━━ Information given ━━

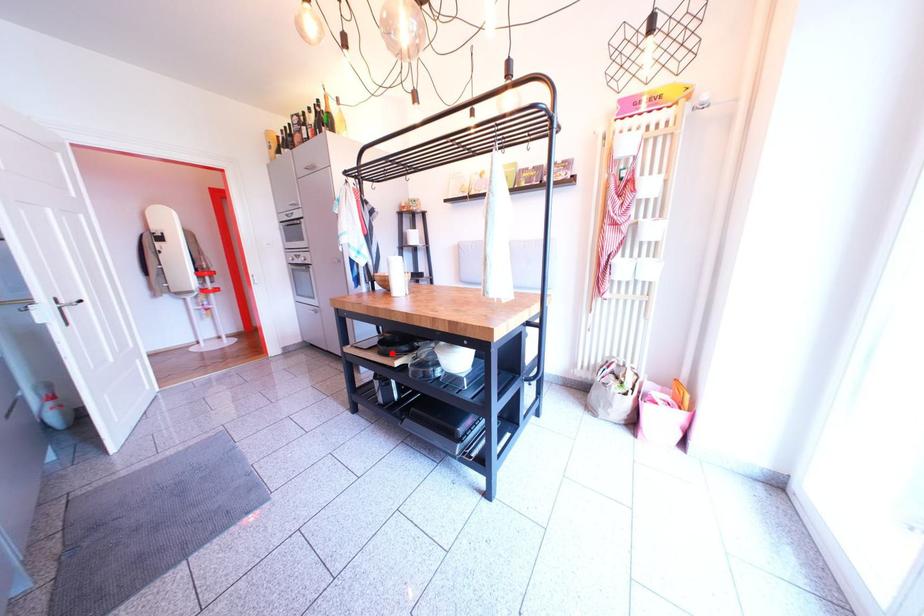
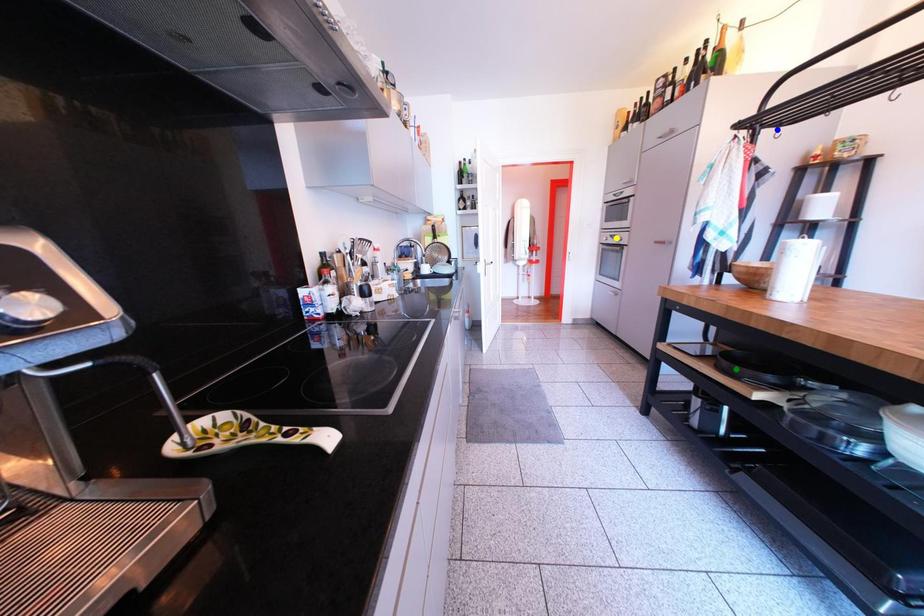
Question: I am providing you with two images of the same scene from different viewpoints. A red point is marked on the first image. You are given multiple points on the second image. In image 2, which mark is for the same physical point as the one in image 1?

Choices:
 (A) blue point
 (B) yellow point
 (C) green point

Answer: (C)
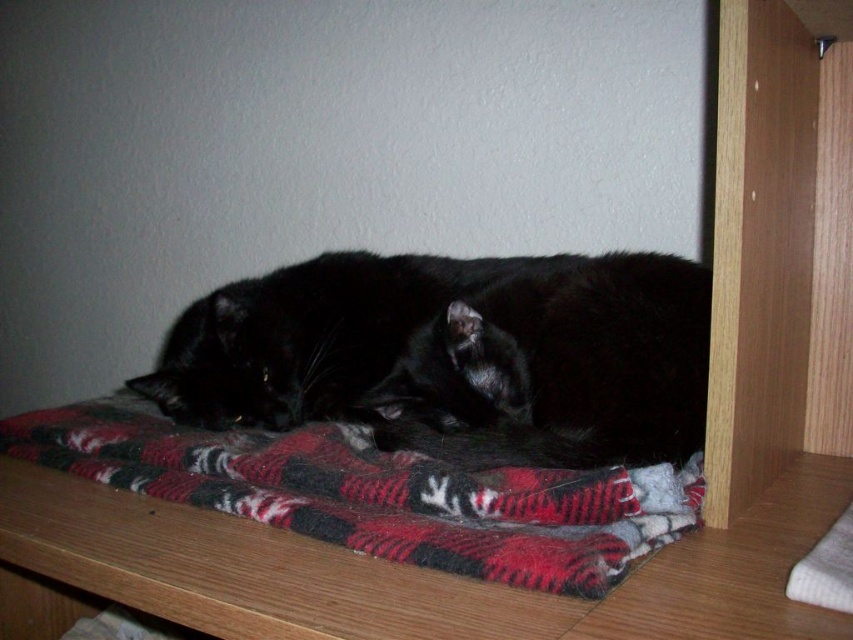
You are a photographer trying to capture a closeup of the black fuzzy cat at center and the red plaid blanket at center. Which object is taller so that it will be in focus if you adjust the camera focus to match its height?

The black fuzzy cat at center is taller than the red plaid blanket at center, so adjusting the camera focus to match the cat will ensure it is in focus.

You are a photographer trying to capture a closeup of the black fuzzy cat at center. Since the red plaid blanket at center is in the way, you need to adjust your angle. Which direction should you move your camera to get the cat in focus without the blanket blocking the view?

The black fuzzy cat at center is located above the red plaid blanket at center. To avoid the blanket blocking the view, you should move your camera upwards to focus on the cat.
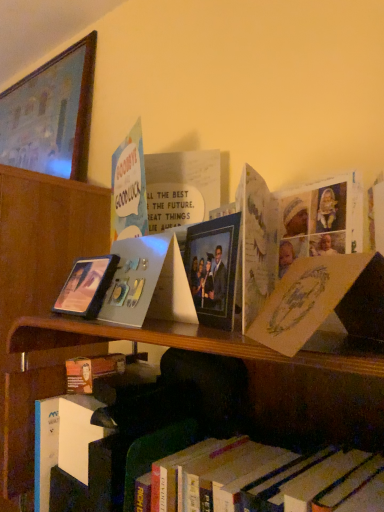
Question: Considering the positions of wooden picture frame at upper left, marked as the third picture frame in a front-to-back arrangement, and matte black picture frame at left, the second picture frame when ordered from left to right, in the image, is wooden picture frame at upper left, marked as the third picture frame in a front-to-back arrangement, bigger or smaller than matte black picture frame at left, the second picture frame when ordered from left to right,?

Choices:
 (A) small
 (B) big

Answer: (B)

Question: Is wooden picture frame at upper left, which is the 3th picture frame in bottom-to-top order, to the left or to the right of matte black picture frame at left, arranged as the 2th picture frame when viewed from the front, in the image?

Choices:
 (A) left
 (B) right

Answer: (A)

Question: Estimate the real-world distances between objects in this image. Which object is closer to the matte plastic picture frame at center, the second picture frame in the bottom-to-top sequence?

Choices:
 (A) yellow paper at upper right, placed as the 1th paperback book when sorted from front to back
 (B) wooden picture frame at upper left, marked as the 1th picture frame in a top-to-bottom arrangement
 (C) pastel paper card at upper left
 (D) matte black picture frame at left, the 3th picture frame positioned from the top
 (E) matte silver photo album at center, which ranks as the 2th paperback book in front-to-back order

Answer: (E)

Question: Estimate the real-world distances between objects in this image. Which object is farther from the matte plastic picture frame at center, the first picture frame in the right-to-left sequence?

Choices:
 (A) wooden picture frame at upper left, which appears as the 1th picture frame when viewed from the left
 (B) matte black picture frame at left, the second picture frame when ordered from left to right
 (C) yellow paper at upper right, the second paperback book in the back-to-front sequence
 (D) pastel paper card at upper left
 (E) matte silver photo album at center, which ranks as the 2th paperback book in front-to-back order

Answer: (A)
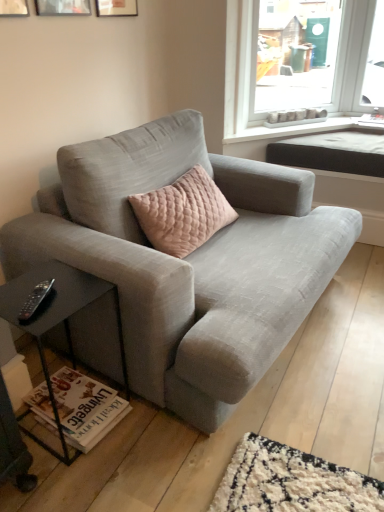
Locate an element on the screen. The height and width of the screenshot is (512, 384). free spot to the right of black plastic remote at lower left is located at coordinates (59, 305).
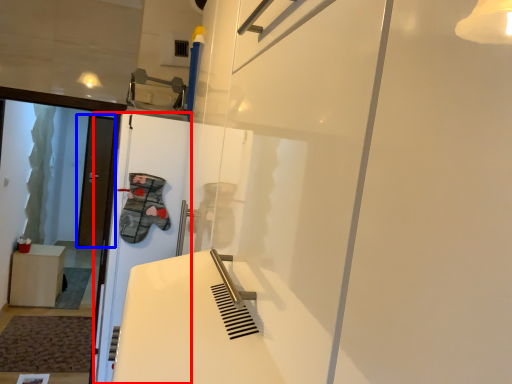
Question: Which point is closer to the camera, screen door (highlighted by a red box) or door (highlighted by a blue box)?

Choices:
 (A) screen door
 (B) door

Answer: (A)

━━━

__Directions for this task__. Reproduce the listing above word for word, starting at its beginning and ending with the line that contains "blocking the view?". Leave the pictures out of your answer.

__Solution__.
Question: I am providing you with two images of the same scene from different viewpoints. A red point is marked on the first image. You are given multiple points on the second image. In image 2, which mark is for the same physical point as the one in image 1?

Choices:
 (A) blue point
 (B) yellow point
 (C) green point

Answer: (C)
You are a photographer trying to capture a closeup of the black fuzzy cat at center and the red plaid blanket at center. Which object is taller so that it will be in focus if you adjust the camera focus to match its height?

The black fuzzy cat at center is taller than the red plaid blanket at center, so adjusting the camera focus to match the cat will ensure it is in focus.

You are a photographer trying to capture a closeup of the black fuzzy cat at center. Since the red plaid blanket at center is in the way, you need to adjust your angle. Which direction should you move your camera to get the cat in focus without the blanket blocking the view?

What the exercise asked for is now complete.